DIRECTIONS FOR THIS TASK
Copy each line below in which the word "across" occurs.

WORKING DATA
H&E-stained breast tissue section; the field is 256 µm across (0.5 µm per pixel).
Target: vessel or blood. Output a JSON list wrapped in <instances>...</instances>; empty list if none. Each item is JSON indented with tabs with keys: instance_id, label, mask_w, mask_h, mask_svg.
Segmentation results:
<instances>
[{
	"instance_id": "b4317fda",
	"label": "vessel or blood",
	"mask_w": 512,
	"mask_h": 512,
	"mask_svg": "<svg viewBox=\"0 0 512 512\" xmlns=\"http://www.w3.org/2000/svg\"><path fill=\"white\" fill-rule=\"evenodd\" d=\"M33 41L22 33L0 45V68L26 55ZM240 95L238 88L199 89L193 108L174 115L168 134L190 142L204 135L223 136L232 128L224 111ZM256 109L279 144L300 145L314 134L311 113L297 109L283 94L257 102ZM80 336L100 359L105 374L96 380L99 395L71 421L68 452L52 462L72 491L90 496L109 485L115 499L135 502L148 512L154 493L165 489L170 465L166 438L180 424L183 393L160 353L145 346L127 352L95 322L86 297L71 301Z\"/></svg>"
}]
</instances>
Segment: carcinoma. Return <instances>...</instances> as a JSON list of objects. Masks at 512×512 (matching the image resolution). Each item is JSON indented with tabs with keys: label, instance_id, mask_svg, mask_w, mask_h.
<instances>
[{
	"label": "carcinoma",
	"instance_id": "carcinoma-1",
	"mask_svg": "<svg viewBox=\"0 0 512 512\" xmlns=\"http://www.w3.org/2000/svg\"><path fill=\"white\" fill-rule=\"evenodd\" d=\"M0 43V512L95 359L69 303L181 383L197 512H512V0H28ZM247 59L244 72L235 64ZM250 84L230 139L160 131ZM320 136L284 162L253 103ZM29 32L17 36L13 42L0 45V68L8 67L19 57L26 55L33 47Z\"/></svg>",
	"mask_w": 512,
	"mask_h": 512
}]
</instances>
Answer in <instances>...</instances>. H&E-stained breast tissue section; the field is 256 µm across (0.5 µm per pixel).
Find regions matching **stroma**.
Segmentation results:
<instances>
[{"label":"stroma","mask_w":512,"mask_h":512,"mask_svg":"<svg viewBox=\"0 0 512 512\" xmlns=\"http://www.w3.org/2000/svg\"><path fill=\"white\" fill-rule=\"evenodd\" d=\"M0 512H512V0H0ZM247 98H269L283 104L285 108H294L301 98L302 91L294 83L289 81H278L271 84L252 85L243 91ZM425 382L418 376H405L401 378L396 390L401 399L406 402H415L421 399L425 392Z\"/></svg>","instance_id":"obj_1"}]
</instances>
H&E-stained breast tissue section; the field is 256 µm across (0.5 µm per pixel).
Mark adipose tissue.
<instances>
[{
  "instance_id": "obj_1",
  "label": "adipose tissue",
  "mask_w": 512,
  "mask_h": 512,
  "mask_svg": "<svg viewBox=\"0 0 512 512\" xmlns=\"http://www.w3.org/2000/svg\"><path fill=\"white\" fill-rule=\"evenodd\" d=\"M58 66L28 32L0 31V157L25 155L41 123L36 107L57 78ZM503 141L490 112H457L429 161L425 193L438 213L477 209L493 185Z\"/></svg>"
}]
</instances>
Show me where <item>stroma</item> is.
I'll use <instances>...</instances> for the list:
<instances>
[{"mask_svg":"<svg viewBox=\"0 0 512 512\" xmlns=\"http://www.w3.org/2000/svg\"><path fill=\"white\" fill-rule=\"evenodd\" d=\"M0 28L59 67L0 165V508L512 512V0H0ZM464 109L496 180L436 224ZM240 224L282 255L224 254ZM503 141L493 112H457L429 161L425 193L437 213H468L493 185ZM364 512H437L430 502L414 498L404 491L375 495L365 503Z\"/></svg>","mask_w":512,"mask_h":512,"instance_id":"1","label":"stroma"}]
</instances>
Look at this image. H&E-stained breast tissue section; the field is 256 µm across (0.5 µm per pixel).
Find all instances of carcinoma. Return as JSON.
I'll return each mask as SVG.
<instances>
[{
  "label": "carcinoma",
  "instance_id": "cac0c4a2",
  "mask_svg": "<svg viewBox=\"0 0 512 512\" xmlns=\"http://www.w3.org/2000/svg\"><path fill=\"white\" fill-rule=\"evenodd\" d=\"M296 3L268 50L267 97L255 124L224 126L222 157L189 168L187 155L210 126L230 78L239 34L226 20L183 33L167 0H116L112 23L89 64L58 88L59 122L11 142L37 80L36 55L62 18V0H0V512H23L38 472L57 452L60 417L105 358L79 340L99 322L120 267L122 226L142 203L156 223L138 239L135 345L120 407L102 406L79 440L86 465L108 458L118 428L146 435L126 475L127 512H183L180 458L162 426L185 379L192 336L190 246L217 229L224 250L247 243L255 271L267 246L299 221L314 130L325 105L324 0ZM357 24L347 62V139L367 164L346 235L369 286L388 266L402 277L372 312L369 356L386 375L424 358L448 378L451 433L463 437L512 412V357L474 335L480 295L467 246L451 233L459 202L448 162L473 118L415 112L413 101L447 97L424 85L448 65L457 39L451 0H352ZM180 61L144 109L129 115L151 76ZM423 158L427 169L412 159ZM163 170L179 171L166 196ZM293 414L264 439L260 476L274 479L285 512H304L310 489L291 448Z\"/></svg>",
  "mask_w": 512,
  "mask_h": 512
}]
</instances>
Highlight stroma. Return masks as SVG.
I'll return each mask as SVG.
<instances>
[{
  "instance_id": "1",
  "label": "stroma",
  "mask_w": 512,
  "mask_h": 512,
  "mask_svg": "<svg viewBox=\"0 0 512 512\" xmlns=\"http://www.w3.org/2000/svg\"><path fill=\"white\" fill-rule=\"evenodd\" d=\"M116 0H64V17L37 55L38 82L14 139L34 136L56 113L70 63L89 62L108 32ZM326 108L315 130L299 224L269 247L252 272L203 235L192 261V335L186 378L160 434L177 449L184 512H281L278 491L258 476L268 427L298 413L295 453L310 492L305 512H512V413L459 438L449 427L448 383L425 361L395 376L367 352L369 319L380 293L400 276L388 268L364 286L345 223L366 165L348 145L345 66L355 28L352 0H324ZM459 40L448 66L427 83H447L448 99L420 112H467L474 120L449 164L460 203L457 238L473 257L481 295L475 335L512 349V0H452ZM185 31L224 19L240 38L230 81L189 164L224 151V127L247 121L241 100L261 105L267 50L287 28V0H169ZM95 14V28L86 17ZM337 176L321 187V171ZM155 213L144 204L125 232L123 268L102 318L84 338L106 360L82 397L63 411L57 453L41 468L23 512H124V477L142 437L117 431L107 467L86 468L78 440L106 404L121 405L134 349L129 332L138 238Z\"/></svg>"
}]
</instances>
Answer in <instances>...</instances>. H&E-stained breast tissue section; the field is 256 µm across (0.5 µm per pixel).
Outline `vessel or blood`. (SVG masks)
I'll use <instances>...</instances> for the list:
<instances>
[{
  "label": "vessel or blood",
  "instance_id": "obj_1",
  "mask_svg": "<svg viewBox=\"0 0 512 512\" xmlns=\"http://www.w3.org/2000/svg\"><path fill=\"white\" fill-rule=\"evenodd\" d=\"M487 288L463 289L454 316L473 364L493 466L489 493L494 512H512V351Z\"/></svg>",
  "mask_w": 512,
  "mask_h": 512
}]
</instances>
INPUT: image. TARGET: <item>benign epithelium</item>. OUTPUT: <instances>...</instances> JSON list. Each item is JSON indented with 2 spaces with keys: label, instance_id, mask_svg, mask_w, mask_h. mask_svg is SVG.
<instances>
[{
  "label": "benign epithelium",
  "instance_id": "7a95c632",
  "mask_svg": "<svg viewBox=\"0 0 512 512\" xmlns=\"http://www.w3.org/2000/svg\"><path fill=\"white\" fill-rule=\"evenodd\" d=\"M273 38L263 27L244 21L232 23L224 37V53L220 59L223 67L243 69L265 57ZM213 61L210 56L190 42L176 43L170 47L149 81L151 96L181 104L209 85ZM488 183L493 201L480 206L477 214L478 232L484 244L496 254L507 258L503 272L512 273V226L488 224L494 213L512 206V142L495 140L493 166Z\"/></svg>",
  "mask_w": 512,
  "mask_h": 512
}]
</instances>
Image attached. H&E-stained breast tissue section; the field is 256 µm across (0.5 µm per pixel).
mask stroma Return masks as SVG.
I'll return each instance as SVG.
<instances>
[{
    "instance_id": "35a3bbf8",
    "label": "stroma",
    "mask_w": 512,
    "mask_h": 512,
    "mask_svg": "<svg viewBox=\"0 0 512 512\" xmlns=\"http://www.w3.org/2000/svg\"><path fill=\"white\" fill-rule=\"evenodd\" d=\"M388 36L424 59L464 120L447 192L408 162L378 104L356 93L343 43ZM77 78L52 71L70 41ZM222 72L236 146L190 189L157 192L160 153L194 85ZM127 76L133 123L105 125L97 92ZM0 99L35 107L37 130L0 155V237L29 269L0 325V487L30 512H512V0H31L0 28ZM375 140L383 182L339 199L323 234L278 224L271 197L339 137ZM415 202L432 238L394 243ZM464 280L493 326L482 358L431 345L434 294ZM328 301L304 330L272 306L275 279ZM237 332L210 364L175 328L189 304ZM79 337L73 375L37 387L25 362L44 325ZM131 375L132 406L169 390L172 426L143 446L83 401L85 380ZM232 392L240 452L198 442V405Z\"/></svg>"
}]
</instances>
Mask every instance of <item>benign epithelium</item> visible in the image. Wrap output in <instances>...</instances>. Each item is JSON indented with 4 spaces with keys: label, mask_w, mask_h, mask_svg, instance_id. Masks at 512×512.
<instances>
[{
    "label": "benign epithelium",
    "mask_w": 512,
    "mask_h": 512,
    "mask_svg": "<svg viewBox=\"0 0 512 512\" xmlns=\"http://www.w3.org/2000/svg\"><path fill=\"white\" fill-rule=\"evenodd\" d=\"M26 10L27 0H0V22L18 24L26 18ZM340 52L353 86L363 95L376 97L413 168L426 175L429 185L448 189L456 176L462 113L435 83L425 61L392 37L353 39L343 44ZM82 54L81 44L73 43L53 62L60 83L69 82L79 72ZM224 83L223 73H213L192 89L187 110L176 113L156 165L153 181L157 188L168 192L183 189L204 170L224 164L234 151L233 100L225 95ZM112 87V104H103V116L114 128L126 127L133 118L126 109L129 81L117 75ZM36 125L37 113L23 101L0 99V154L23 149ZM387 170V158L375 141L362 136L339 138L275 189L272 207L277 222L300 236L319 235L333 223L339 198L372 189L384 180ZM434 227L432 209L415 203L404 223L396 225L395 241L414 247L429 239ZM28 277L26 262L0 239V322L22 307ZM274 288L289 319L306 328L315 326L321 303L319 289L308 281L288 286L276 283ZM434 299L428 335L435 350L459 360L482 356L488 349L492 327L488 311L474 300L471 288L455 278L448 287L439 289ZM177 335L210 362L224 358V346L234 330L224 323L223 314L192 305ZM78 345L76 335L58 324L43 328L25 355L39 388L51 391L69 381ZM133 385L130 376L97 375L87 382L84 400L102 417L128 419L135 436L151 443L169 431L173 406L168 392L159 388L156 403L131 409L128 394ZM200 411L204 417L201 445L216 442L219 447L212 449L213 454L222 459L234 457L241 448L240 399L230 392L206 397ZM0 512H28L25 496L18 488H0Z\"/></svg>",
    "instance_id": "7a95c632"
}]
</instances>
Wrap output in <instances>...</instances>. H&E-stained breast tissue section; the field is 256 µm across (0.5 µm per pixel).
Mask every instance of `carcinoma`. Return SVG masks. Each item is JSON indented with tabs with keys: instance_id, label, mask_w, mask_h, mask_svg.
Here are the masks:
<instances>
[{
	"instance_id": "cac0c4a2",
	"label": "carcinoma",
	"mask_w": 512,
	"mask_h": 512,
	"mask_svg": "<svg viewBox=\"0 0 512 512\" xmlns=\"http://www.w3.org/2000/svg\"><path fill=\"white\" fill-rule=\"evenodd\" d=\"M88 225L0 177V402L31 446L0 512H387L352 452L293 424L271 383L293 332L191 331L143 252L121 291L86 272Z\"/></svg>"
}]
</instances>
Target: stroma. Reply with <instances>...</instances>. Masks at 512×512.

THE COMPLETED TASK
H&E-stained breast tissue section; the field is 256 µm across (0.5 µm per pixel).
Answer in <instances>...</instances>. H&E-stained breast tissue section; the field is 256 µm across (0.5 µm per pixel).
H&E-stained breast tissue section; the field is 256 µm across (0.5 µm per pixel).
Look at this image. H&E-stained breast tissue section; the field is 256 µm across (0.5 µm per pixel).
Answer in <instances>...</instances>. H&E-stained breast tissue section; the field is 256 µm across (0.5 µm per pixel).
Image attached. H&E-stained breast tissue section; the field is 256 µm across (0.5 µm per pixel).
Wrap output in <instances>...</instances>. H&E-stained breast tissue section; the field is 256 µm across (0.5 µm per pixel).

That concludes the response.